### TRY IT
Retype, without any change, the line that contains "D6: diode 1N4001" and every line that follows it to the end of the entries, and nothing else.

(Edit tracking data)
****************************************

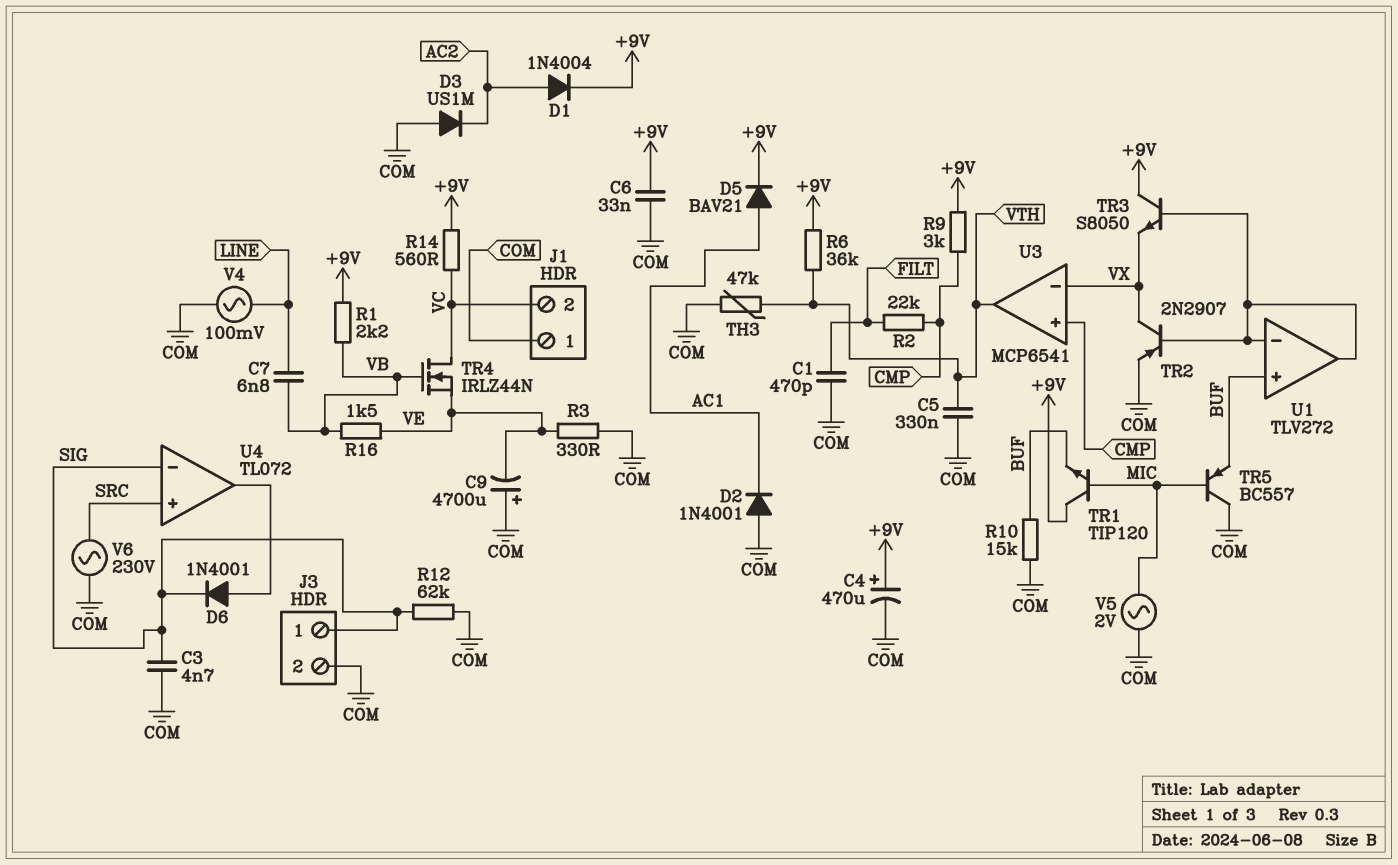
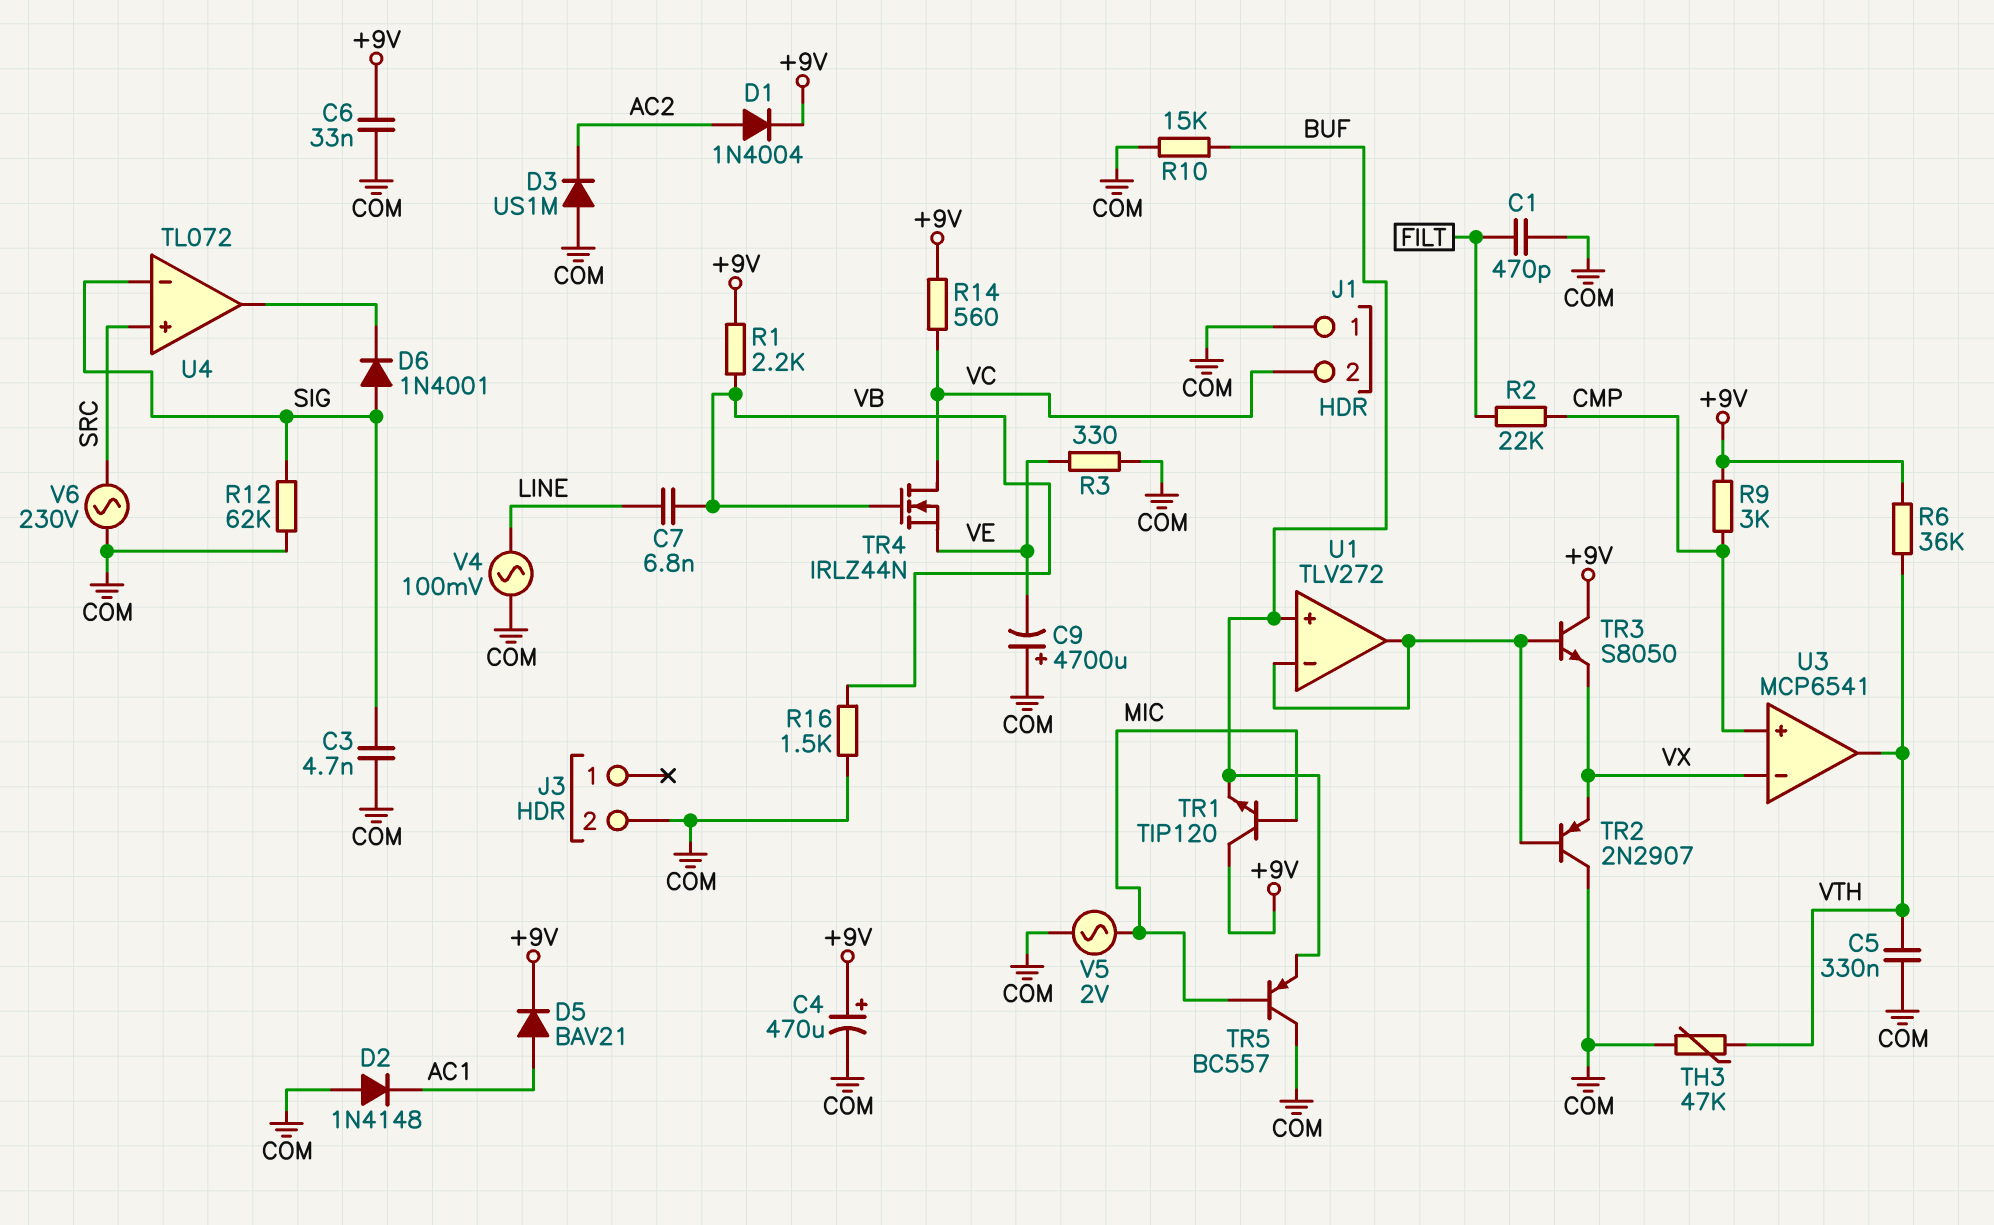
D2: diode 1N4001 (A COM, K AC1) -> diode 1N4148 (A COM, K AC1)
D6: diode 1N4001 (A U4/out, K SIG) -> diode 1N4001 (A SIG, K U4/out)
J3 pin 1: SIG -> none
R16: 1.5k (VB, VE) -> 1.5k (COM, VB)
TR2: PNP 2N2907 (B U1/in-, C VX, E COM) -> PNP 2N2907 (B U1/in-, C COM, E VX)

****************************************

### WRITTEN ANSWER
D6: diode 1N4001 (A U4/out, K SIG) -> diode 1N4001 (A SIG, K U4/out)
J3 pin 1: SIG -> none
R16: 1.5k (VB, VE) -> 1.5k (COM, VB)
TR2: PNP 2N2907 (B U1/in-, C VX, E COM) -> PNP 2N2907 (B U1/in-, C COM, E VX)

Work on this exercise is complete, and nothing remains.